__Exercise details__:
Each record below must be reproduced exactly as it reads, with its images omitted.

(Data Opens)

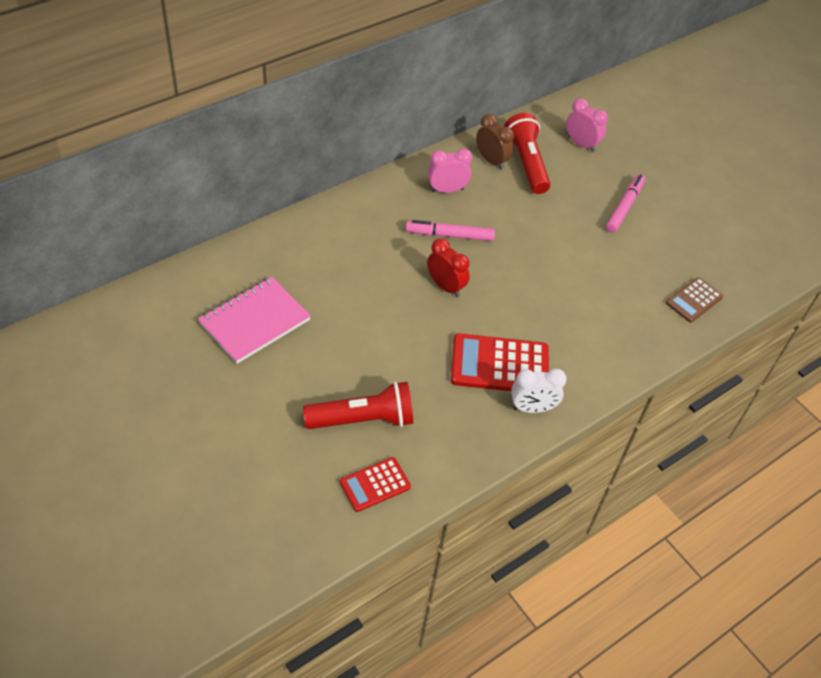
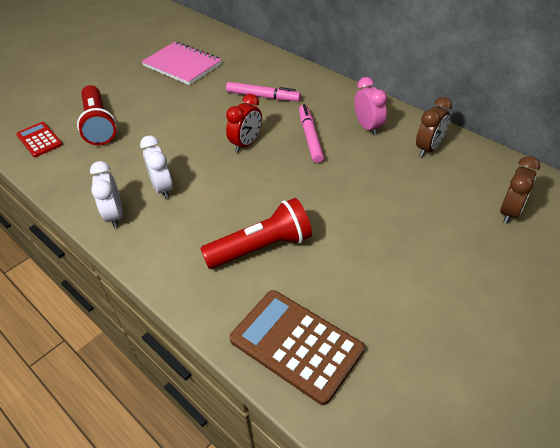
camera: 85 degrees right, 5 degrees down
(499, 365) = (162, 188): red calculator -> white clock
(526, 163) = (443, 172): red flashlight -> red flashlight (261, 247)
(581, 144) = (509, 212): pink clock -> brown clock
(624, 207) = (426, 261): pink marker -> pink marker (263, 97)
(694, 300) = (296, 344): brown calculator -> brown calculator, size x1.70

(Data Closes)

__Answer to the exercise__:
camera: 85 degrees right, 5 degrees down
(499, 365) = (162, 188): red calculator -> white clock
(526, 163) = (443, 172): red flashlight -> red flashlight (261, 247)
(581, 144) = (509, 212): pink clock -> brown clock
(624, 207) = (426, 261): pink marker -> pink marker (263, 97)
(694, 300) = (296, 344): brown calculator -> brown calculator, size x1.70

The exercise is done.